:: About this task ::
Once you reach the line containing "- relocated: grey_paintbrush" in the entries below, write out that line and each one after it down to the line containing "- relocated: rosy_mobile_phone", exactly and with nothing added.

---------- Data section

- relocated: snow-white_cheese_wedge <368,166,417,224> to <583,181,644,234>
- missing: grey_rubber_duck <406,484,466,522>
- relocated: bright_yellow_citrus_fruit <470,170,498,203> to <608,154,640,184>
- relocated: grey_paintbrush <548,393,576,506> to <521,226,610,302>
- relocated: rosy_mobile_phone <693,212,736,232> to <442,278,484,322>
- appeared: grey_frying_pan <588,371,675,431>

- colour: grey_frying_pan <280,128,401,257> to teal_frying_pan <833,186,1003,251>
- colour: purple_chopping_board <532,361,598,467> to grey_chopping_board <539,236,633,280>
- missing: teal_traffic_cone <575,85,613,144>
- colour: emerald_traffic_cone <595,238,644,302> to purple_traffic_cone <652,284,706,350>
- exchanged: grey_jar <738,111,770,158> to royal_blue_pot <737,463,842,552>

--------------------
---------- Data section

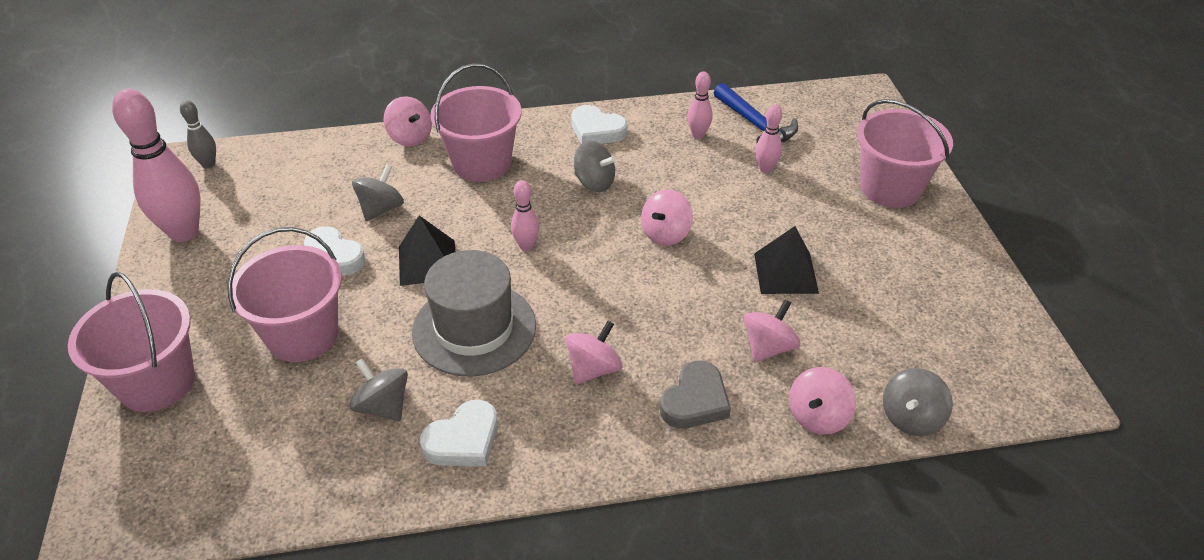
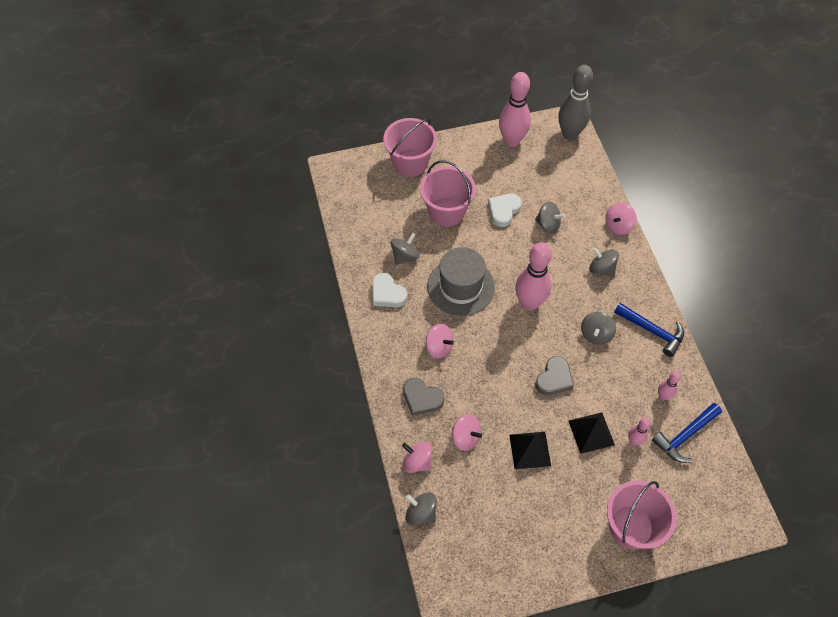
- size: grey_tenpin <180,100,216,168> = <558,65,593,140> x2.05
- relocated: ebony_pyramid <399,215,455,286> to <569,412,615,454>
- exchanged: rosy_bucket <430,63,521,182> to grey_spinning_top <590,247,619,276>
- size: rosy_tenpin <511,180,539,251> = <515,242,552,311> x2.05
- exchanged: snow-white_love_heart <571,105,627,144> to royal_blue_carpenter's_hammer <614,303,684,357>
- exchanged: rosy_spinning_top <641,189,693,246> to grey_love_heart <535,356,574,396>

--------------------

:: Result below ::
- relocated: grey_paintbrush <548,393,576,506> to <521,226,610,302>
- relocated: rosy_mobile_phone <693,212,736,232> to <442,278,484,322>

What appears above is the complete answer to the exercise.